▶ _About this task_: From first line to last, copy the listing exactly and omit its pictures.

▶ _Collected data_:

---*---

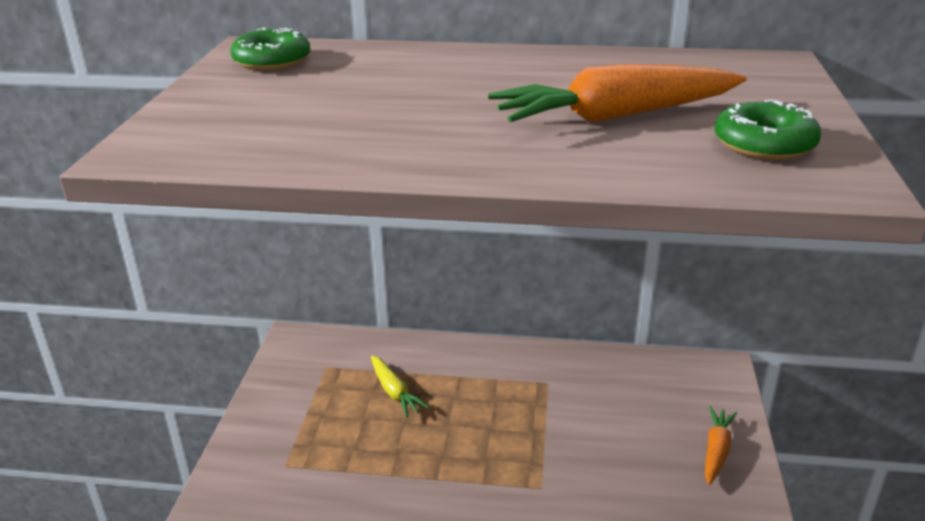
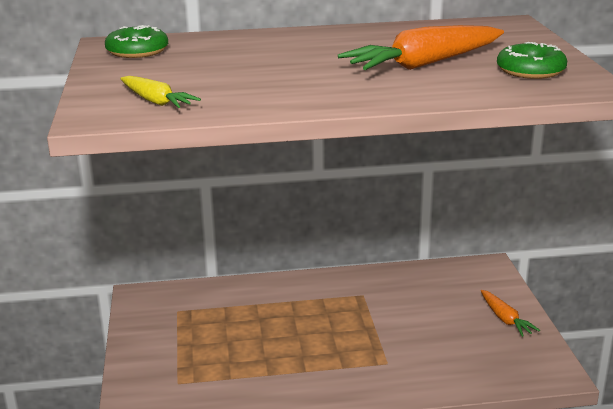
camera: 15 degrees left, 5 degrees down
(394, 392) = (243, 319): yellow carrot -> yellow carrot (156, 101)
(716, 451) = (505, 319): orange carrot -> orange carrot turned 150 degrees clockwise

---*---

▶ _Solution to the exercise_:
camera: 15 degrees left, 5 degrees down
(394, 392) = (243, 319): yellow carrot -> yellow carrot (156, 101)
(716, 451) = (505, 319): orange carrot -> orange carrot turned 150 degrees clockwise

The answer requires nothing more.